- Exercise directions: Only one stretch of the data below should be repeated: the lines from the line containing "C1: none -> 3.3uF (plus VCC, minus GND)" through the line containing "C3: none -> 220nF (N17, N19)", inclusive, exactly as they are.

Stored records
-------
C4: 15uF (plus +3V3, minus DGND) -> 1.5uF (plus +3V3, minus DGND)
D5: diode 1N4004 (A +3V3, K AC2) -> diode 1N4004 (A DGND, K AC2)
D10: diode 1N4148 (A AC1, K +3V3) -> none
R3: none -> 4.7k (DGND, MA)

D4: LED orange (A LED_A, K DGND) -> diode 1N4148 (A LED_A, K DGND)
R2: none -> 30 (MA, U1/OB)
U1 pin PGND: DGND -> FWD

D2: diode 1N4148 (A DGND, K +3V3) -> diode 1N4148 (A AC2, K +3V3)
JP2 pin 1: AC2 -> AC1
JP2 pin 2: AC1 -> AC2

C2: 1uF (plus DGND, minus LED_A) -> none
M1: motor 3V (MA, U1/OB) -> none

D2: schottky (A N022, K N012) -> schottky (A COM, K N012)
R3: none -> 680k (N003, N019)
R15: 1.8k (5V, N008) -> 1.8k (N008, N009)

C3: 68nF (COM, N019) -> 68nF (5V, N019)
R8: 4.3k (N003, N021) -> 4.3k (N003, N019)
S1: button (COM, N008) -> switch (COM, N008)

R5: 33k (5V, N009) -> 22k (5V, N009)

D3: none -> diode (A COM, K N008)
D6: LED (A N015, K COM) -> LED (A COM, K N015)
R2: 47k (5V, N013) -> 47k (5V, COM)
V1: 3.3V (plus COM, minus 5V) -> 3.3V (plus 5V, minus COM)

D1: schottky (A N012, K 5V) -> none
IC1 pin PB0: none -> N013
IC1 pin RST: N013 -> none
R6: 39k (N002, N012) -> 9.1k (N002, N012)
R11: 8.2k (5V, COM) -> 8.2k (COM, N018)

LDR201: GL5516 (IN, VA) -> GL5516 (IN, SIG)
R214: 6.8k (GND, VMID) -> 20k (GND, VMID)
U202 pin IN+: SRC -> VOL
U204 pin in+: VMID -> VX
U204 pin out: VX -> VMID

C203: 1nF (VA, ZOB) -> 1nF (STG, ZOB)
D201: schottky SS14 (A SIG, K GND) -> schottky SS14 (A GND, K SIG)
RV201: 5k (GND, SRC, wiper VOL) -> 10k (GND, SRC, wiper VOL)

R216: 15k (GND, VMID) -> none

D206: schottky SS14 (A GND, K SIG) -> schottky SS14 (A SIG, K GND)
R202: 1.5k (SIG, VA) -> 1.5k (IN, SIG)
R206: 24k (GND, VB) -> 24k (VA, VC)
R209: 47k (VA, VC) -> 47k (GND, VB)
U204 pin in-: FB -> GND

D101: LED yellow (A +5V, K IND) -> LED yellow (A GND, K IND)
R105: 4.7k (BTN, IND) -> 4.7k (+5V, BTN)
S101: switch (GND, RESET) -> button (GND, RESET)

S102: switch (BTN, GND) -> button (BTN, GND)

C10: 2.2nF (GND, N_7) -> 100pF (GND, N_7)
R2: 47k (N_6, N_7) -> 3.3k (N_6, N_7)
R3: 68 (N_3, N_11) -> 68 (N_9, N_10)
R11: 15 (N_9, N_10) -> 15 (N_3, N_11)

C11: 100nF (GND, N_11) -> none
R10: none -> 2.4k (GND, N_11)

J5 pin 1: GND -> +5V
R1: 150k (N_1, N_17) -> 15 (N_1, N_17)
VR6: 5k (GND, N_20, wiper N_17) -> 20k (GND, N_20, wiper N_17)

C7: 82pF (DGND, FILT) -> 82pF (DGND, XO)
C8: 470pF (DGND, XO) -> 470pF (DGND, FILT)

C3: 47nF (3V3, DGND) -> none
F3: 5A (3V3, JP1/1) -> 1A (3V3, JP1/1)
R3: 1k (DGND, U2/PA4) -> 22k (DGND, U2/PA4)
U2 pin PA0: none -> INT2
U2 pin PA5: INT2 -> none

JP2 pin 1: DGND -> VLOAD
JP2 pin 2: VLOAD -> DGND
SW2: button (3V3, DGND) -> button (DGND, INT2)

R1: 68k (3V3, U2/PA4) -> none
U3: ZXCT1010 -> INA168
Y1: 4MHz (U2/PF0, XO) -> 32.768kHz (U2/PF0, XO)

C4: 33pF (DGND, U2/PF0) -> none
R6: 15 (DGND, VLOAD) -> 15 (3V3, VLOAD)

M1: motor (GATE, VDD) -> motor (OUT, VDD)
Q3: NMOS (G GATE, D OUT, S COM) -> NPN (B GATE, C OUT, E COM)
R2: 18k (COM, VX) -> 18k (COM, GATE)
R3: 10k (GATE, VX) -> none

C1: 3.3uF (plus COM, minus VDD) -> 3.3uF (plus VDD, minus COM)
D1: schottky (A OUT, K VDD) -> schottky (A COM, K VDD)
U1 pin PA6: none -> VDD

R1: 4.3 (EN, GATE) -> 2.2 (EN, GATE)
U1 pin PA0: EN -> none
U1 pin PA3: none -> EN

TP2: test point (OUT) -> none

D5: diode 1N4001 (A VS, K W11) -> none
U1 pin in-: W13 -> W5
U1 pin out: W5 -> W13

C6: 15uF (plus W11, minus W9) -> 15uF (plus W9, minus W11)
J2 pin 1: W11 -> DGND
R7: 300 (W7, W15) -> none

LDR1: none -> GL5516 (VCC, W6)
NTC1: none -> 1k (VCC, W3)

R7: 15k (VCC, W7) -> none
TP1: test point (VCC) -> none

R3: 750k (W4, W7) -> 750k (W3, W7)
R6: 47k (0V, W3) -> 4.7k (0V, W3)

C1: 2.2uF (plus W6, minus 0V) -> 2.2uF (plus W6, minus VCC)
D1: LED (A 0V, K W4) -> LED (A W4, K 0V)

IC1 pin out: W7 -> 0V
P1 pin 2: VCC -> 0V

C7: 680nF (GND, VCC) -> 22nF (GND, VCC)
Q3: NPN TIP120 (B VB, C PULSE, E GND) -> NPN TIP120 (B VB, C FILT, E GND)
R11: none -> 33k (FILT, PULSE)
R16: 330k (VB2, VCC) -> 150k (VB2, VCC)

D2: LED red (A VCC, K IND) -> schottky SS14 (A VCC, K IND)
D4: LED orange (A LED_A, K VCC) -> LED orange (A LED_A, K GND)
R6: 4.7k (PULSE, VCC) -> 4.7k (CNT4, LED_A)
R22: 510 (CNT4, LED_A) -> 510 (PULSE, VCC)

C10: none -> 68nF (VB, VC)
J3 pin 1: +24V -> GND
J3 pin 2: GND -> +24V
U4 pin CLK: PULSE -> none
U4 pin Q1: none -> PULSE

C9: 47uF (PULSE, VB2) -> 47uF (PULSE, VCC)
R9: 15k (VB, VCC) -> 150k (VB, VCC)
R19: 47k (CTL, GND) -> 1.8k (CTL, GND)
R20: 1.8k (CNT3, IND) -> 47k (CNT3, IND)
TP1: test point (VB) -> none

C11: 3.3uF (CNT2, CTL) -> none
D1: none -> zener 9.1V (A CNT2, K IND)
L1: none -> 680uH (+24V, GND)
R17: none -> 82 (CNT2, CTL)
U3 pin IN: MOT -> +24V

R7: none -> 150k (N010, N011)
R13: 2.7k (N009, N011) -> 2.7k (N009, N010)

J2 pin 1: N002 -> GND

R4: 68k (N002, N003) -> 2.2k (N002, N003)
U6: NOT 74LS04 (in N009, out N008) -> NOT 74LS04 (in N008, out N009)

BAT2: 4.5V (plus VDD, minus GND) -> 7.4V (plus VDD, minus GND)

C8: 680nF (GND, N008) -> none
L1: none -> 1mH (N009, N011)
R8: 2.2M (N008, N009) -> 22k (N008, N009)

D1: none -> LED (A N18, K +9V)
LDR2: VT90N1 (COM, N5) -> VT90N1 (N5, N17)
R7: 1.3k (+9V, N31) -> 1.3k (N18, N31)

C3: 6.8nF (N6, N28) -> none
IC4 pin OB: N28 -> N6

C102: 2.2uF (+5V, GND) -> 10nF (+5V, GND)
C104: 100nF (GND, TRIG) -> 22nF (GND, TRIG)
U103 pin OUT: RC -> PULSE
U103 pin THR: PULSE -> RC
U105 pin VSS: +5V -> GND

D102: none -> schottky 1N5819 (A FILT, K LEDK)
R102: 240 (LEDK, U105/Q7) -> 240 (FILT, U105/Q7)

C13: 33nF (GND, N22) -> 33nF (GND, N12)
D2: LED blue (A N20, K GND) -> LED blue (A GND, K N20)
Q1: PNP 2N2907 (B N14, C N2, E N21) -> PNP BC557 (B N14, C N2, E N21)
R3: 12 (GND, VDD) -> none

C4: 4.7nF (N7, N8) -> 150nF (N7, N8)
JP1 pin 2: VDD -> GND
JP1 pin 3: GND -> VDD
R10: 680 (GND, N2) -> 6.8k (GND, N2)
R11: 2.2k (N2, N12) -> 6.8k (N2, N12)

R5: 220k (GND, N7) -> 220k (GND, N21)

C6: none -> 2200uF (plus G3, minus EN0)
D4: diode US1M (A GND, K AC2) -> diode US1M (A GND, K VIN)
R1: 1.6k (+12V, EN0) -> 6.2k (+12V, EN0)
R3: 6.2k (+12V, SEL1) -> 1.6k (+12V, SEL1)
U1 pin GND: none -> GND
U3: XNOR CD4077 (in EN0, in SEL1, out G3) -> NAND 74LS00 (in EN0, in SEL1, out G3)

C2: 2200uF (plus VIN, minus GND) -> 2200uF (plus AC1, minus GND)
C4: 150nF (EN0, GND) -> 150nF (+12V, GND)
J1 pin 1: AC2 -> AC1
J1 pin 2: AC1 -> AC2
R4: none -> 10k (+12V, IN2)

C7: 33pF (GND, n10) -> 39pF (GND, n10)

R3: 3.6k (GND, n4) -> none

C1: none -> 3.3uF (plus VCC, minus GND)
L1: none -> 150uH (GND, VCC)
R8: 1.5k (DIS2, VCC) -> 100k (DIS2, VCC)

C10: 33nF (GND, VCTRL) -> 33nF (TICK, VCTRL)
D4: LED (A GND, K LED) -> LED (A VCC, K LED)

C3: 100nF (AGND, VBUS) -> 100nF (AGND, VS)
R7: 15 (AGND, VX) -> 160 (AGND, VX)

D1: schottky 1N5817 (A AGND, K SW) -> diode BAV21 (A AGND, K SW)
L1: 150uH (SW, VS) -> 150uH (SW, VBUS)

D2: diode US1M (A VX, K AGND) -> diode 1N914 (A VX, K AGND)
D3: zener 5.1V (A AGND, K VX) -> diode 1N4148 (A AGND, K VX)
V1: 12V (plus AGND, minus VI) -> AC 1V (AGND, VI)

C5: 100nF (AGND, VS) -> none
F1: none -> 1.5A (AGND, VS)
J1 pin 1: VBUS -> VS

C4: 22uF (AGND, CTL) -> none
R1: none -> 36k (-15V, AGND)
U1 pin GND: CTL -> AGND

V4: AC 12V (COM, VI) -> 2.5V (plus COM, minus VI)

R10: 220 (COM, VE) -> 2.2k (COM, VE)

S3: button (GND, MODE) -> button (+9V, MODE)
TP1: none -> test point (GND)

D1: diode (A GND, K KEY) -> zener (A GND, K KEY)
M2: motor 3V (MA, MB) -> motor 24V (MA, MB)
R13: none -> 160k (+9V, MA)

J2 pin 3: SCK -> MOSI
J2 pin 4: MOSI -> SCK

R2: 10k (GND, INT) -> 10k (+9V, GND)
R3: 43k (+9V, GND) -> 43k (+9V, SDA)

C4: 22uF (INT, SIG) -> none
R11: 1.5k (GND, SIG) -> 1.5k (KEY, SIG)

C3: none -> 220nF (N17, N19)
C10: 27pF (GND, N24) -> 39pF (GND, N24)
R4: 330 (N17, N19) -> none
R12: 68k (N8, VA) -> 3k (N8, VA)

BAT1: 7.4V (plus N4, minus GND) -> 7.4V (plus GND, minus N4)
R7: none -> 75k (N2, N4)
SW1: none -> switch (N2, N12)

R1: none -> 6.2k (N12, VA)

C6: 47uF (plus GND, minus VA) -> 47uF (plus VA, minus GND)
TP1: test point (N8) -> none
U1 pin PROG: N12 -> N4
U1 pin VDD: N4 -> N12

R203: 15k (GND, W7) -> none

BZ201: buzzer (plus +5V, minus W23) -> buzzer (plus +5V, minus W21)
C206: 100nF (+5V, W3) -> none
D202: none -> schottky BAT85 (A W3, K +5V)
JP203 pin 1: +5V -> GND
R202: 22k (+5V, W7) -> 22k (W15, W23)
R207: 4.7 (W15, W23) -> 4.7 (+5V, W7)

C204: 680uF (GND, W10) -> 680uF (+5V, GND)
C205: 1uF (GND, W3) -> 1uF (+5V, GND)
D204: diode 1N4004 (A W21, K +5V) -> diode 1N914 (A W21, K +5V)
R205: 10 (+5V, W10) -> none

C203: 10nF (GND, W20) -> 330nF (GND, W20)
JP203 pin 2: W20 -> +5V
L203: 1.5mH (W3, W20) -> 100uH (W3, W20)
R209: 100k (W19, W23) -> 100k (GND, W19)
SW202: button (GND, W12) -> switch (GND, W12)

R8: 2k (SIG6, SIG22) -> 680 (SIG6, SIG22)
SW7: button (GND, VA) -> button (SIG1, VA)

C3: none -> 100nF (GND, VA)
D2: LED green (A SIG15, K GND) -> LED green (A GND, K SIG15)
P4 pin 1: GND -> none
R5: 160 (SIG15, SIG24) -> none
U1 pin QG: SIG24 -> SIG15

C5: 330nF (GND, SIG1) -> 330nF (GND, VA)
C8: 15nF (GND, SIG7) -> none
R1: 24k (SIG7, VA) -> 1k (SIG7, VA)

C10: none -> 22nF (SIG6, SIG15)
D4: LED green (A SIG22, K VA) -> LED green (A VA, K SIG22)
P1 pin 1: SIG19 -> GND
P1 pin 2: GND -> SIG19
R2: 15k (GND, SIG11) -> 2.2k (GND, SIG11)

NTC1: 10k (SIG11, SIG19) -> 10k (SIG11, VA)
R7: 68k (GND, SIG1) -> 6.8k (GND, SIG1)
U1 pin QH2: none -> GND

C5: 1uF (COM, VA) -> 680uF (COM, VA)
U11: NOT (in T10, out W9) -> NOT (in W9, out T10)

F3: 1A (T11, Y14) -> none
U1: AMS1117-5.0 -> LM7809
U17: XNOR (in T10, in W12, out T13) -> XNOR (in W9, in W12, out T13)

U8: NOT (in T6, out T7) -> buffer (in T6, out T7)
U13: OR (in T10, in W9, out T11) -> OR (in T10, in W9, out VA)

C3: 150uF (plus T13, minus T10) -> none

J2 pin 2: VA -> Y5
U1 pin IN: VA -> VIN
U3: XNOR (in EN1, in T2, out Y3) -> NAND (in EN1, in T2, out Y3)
-------
- Solution for this task:
C1: none -> 3.3uF (plus VCC, minus GND)
L1: none -> 150uH (GND, VCC)
R8: 1.5k (DIS2, VCC) -> 100k (DIS2, VCC)

C10: 33nF (GND, VCTRL) -> 33nF (TICK, VCTRL)
D4: LED (A GND, K LED) -> LED (A VCC, K LED)

C3: 100nF (AGND, VBUS) -> 100nF (AGND, VS)
R7: 15 (AGND, VX) -> 160 (AGND, VX)

D1: schottky 1N5817 (A AGND, K SW) -> diode BAV21 (A AGND, K SW)
L1: 150uH (SW, VS) -> 150uH (SW, VBUS)

D2: diode US1M (A VX, K AGND) -> diode 1N914 (A VX, K AGND)
D3: zener 5.1V (A AGND, K VX) -> diode 1N4148 (A AGND, K VX)
V1: 12V (plus AGND, minus VI) -> AC 1V (AGND, VI)

C5: 100nF (AGND, VS) -> none
F1: none -> 1.5A (AGND, VS)
J1 pin 1: VBUS -> VS

C4: 22uF (AGND, CTL) -> none
R1: none -> 36k (-15V, AGND)
U1 pin GND: CTL -> AGND

V4: AC 12V (COM, VI) -> 2.5V (plus COM, minus VI)

R10: 220 (COM, VE) -> 2.2k (COM, VE)

S3: button (GND, MODE) -> button (+9V, MODE)
TP1: none -> test point (GND)

D1: diode (A GND, K KEY) -> zener (A GND, K KEY)
M2: motor 3V (MA, MB) -> motor 24V (MA, MB)
R13: none -> 160k (+9V, MA)

J2 pin 3: SCK -> MOSI
J2 pin 4: MOSI -> SCK

R2: 10k (GND, INT) -> 10k (+9V, GND)
R3: 43k (+9V, GND) -> 43k (+9V, SDA)

C4: 22uF (INT, SIG) -> none
R11: 1.5k (GND, SIG) -> 1.5k (KEY, SIG)

C3: none -> 220nF (N17, N19)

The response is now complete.